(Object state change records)
=====

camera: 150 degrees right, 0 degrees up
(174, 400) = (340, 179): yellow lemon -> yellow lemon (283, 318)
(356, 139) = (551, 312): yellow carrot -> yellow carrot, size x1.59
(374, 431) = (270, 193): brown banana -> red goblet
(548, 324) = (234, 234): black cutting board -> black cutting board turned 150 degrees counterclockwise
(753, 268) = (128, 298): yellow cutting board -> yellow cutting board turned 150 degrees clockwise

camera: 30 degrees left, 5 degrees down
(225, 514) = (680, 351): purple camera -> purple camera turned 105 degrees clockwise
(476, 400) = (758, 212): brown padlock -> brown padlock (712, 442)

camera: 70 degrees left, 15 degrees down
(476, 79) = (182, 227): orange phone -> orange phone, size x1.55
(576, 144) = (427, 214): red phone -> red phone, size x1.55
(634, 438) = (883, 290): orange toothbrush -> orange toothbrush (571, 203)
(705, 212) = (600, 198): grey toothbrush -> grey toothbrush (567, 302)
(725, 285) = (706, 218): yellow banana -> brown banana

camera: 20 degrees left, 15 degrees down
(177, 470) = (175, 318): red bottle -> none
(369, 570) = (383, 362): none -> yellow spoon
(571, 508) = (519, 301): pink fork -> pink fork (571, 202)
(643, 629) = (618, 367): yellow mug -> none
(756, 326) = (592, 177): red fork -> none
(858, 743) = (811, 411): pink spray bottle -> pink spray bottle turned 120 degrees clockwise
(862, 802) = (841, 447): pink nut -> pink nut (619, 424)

=====

**Task details:**
What you return must be the lines above that run from the line with "(548, 324) = (234, 234): black" to the line with "(476, 400) = (758, 212): brown", inclusive, each copied exactly.

**Finished task:**
(548, 324) = (234, 234): black cutting board -> black cutting board turned 150 degrees counterclockwise
(753, 268) = (128, 298): yellow cutting board -> yellow cutting board turned 150 degrees clockwise

camera: 30 degrees left, 5 degrees down
(225, 514) = (680, 351): purple camera -> purple camera turned 105 degrees clockwise
(476, 400) = (758, 212): brown padlock -> brown padlock (712, 442)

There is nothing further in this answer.